>> Begin Records supplied

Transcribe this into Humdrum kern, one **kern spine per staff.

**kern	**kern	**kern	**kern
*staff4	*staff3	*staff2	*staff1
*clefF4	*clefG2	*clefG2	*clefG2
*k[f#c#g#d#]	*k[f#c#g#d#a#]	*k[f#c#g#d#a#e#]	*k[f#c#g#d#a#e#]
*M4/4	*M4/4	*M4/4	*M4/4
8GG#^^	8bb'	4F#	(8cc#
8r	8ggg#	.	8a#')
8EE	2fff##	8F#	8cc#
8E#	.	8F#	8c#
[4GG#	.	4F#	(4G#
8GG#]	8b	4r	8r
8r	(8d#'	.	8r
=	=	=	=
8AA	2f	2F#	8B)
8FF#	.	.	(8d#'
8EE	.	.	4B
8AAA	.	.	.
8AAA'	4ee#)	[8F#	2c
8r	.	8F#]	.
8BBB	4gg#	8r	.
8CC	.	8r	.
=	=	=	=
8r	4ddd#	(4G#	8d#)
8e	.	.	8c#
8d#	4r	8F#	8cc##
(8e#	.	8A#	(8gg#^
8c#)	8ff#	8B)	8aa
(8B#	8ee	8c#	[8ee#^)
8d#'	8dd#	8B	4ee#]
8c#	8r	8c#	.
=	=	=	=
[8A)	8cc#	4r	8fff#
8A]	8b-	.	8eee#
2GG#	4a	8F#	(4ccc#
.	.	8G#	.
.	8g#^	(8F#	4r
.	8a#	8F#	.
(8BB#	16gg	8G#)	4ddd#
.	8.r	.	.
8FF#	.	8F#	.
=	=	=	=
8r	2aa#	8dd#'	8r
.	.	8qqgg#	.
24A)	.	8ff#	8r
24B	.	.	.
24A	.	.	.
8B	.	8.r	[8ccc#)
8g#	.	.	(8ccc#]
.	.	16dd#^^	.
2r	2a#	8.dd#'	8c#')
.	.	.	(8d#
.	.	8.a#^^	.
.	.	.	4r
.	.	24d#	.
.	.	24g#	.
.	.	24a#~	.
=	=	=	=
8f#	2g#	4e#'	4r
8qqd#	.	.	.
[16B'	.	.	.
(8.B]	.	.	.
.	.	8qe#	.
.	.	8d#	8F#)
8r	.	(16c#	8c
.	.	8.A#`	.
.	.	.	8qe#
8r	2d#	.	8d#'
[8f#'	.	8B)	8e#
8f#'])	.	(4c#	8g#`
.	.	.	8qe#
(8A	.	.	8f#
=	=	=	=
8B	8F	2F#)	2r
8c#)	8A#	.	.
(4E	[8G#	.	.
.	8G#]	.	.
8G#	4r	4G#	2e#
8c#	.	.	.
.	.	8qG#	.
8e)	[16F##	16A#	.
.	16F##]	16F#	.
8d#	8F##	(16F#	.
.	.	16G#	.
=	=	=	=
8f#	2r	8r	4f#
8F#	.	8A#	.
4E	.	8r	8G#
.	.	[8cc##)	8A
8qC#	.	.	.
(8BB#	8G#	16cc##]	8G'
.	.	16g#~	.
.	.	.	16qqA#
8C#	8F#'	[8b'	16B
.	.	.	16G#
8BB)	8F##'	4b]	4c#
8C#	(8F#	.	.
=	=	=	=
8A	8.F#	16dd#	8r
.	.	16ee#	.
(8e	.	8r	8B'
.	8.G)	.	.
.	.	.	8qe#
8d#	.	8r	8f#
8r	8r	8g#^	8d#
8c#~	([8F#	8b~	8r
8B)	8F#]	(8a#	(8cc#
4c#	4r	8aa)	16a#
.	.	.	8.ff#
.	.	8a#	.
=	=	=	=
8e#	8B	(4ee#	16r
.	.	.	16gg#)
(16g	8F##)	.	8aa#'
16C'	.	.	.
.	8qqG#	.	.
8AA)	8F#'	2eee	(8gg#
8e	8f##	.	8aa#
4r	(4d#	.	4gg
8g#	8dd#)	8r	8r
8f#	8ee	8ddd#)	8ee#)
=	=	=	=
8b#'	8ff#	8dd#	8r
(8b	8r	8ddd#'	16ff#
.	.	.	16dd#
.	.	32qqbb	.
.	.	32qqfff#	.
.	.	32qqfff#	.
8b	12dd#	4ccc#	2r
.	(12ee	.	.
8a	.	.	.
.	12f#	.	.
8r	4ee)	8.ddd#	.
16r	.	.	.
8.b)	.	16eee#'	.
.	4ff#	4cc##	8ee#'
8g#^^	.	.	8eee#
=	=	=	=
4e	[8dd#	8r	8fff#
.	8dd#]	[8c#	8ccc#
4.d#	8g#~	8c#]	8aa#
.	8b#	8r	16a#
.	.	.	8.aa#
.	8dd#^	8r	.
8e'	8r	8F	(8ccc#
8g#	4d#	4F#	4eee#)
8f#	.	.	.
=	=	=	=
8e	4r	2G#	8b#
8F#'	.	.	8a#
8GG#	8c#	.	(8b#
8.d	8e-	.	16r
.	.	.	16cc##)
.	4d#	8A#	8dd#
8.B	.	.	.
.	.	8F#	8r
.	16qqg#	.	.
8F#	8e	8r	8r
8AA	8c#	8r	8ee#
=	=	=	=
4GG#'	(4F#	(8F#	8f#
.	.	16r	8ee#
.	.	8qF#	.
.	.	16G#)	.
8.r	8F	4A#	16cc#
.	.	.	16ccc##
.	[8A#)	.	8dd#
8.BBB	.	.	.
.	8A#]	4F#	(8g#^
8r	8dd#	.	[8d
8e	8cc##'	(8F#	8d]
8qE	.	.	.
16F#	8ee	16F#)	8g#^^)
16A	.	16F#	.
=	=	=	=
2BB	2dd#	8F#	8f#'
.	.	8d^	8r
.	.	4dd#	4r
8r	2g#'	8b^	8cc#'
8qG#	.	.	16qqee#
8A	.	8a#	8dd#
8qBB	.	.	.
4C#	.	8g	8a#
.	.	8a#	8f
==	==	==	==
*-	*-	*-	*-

>> End Records supplied

#### Exercise task
Select every line in the records above that contains the string "kern", and copy each of those lines.

#### Task answer
Transcribe this into Humdrum kern, one **kern spine per staff.
**kern	**kern	**kern	**kern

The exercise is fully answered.